_PROMPT_
Please write out the listing exactly, leaving each picture out.

** Opening DATA EXTRACT block **

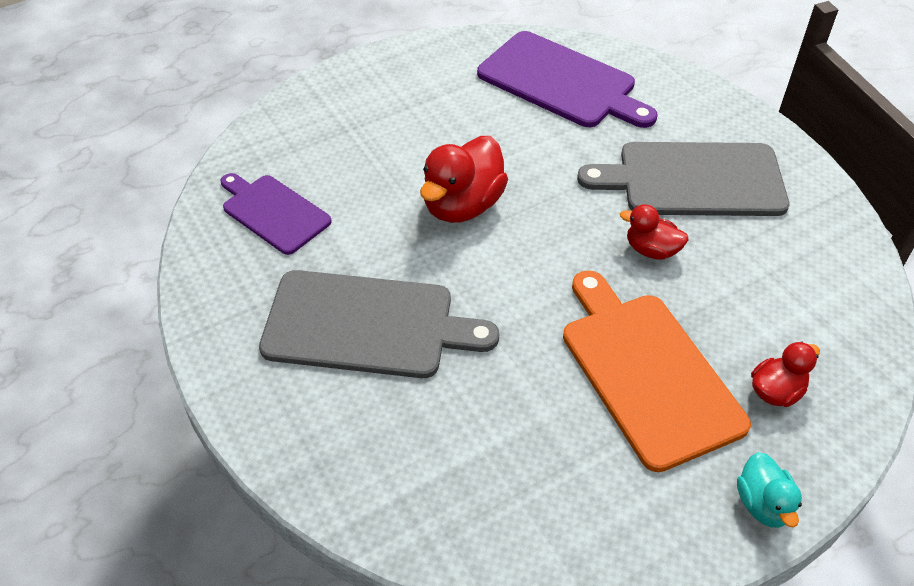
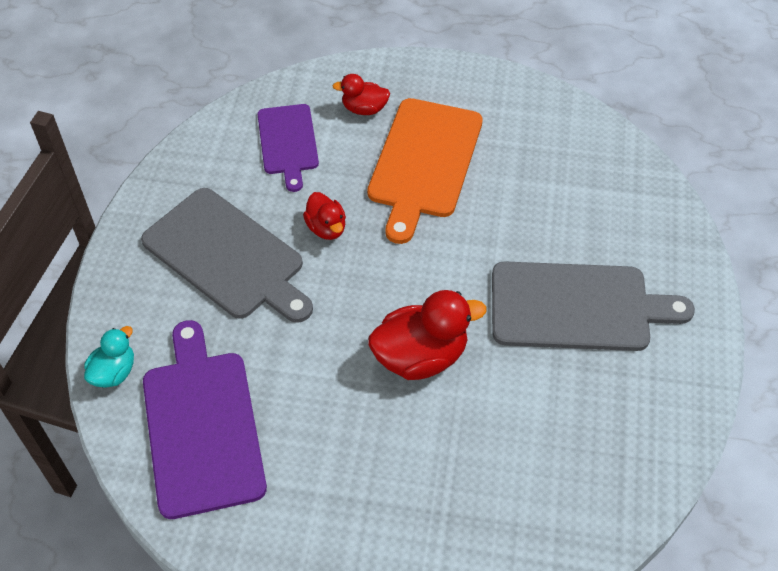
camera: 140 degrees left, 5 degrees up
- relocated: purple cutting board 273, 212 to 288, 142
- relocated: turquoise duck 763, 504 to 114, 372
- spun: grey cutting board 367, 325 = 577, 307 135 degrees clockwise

** Closing DATA EXTRACT block **

_TASK ANSWER_
camera: 140 degrees left, 5 degrees up
- relocated: purple cutting board 273, 212 to 288, 142
- relocated: turquoise duck 763, 504 to 114, 372
- spun: grey cutting board 367, 325 = 577, 307 135 degrees clockwise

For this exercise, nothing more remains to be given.